= Written task =
Your answer should hold all lines of the entries that include the word "orange".

= Provided records =
[Start of Attachment]
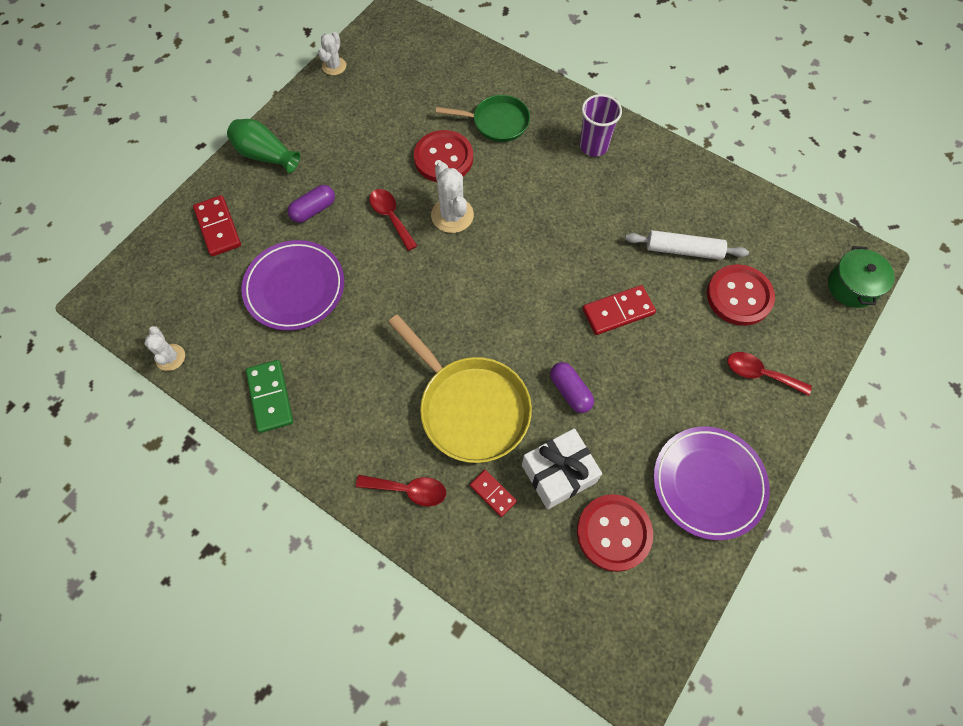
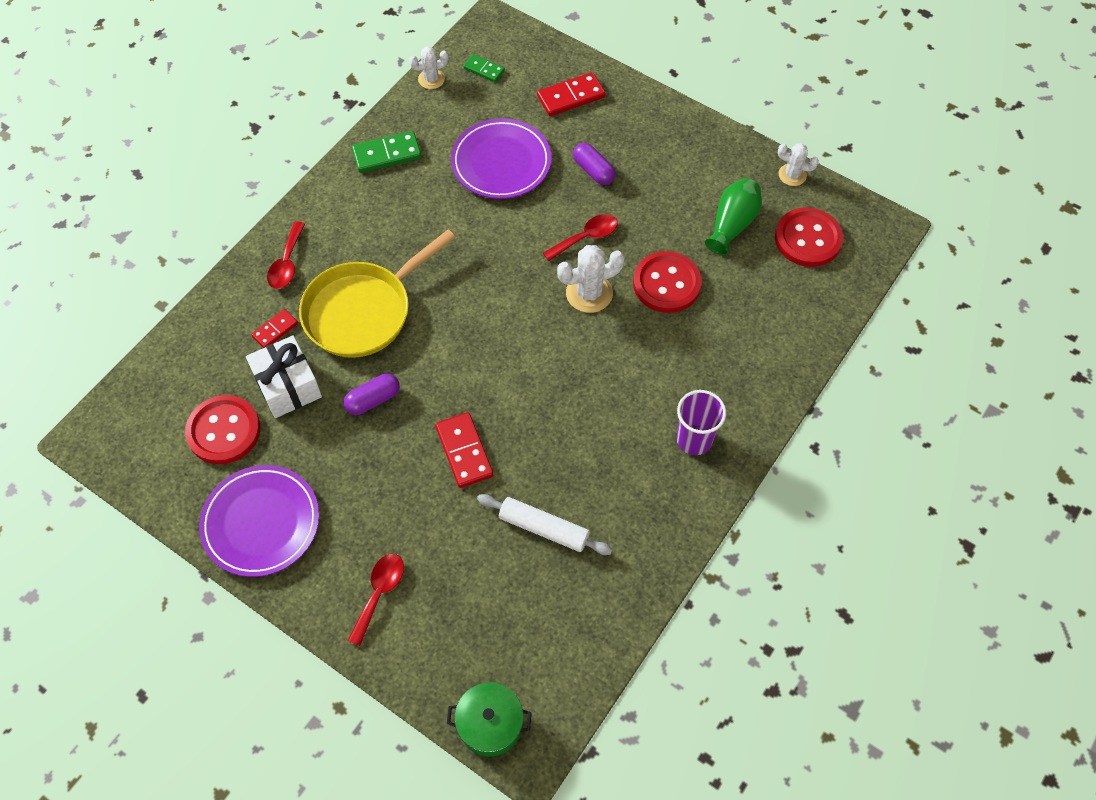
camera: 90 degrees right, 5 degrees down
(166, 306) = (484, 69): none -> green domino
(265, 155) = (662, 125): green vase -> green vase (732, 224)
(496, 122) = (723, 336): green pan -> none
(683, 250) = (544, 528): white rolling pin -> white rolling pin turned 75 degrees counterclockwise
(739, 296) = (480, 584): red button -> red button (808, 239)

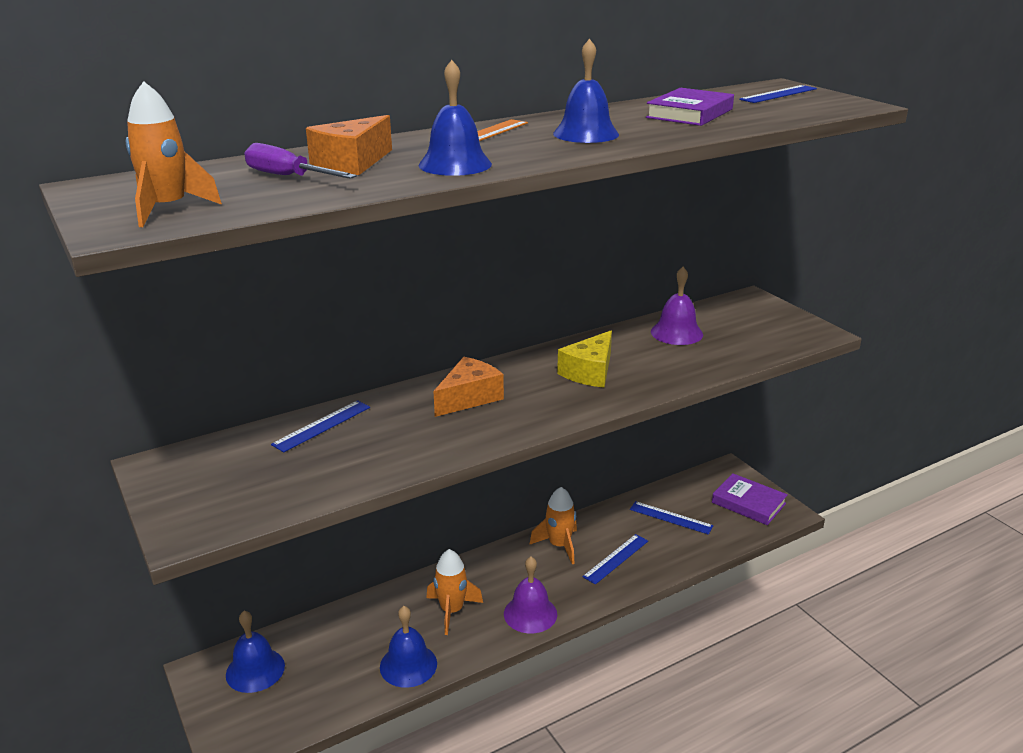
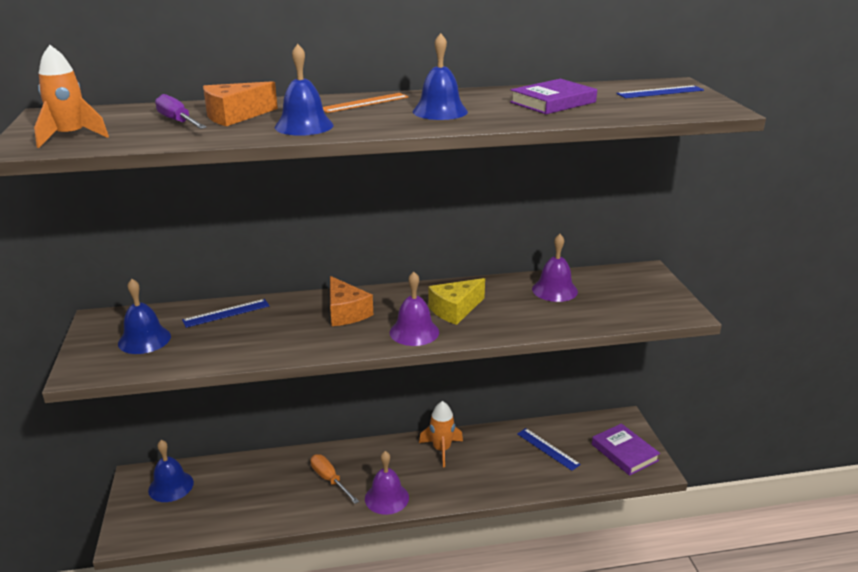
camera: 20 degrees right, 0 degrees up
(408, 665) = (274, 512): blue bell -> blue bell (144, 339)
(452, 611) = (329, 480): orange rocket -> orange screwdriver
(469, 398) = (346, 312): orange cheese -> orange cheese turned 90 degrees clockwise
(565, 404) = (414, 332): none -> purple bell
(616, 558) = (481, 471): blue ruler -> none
[End of Attachment]
[Start of Attachment]
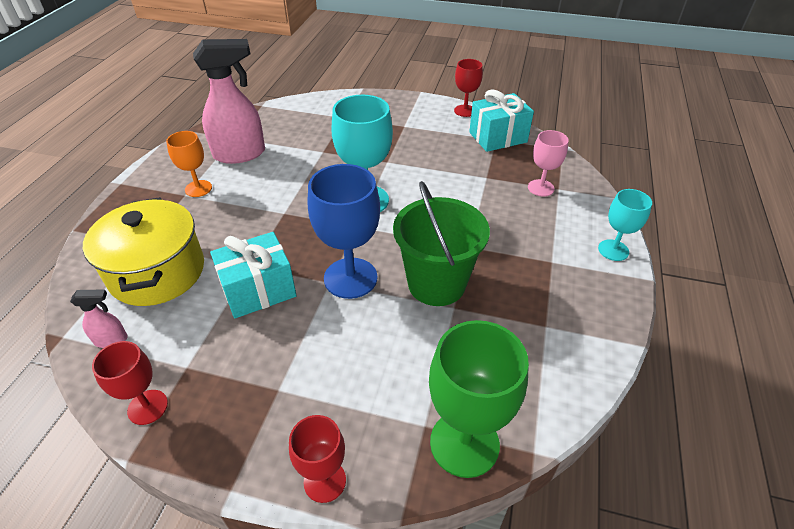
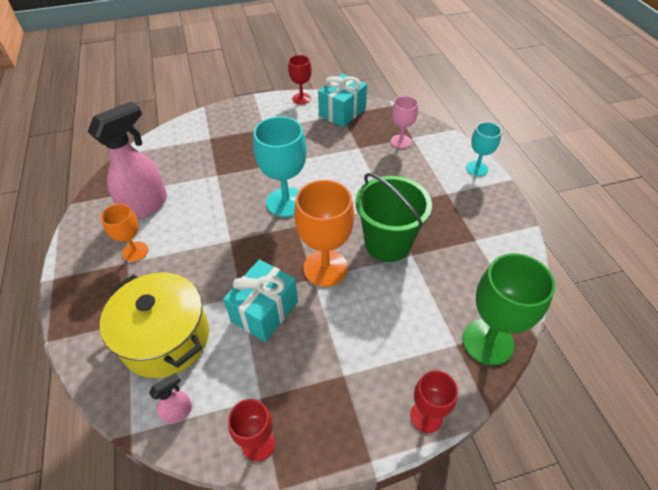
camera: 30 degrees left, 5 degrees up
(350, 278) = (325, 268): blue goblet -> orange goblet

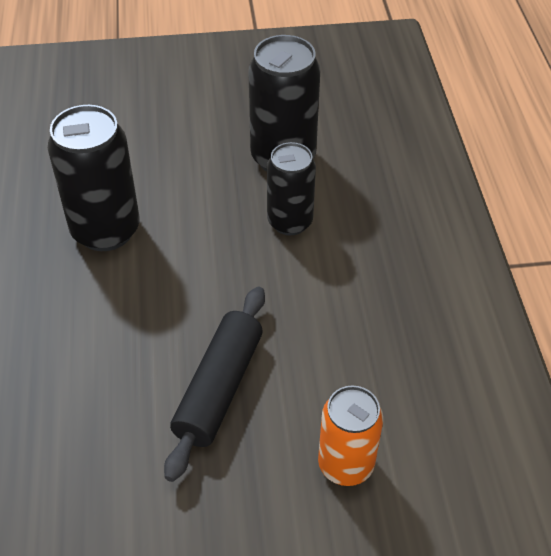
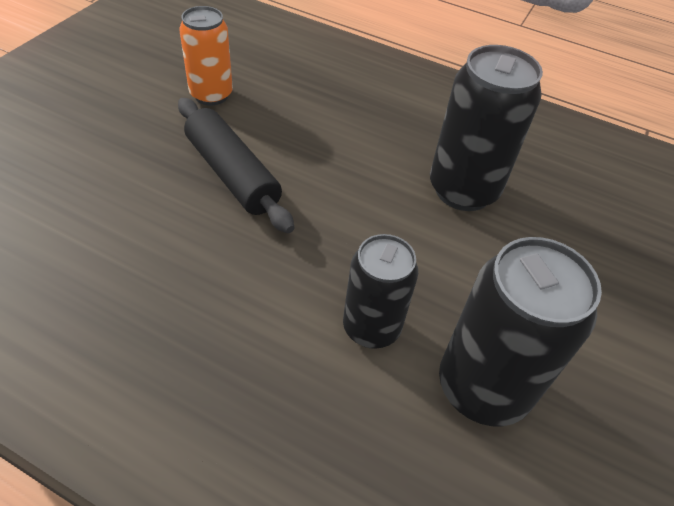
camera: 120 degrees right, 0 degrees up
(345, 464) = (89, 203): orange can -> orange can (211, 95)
[End of Attachment]
= Solution below =
(452, 611) = (329, 480): orange rocket -> orange screwdriver
(469, 398) = (346, 312): orange cheese -> orange cheese turned 90 degrees clockwise
(350, 278) = (325, 268): blue goblet -> orange goblet
(345, 464) = (89, 203): orange can -> orange can (211, 95)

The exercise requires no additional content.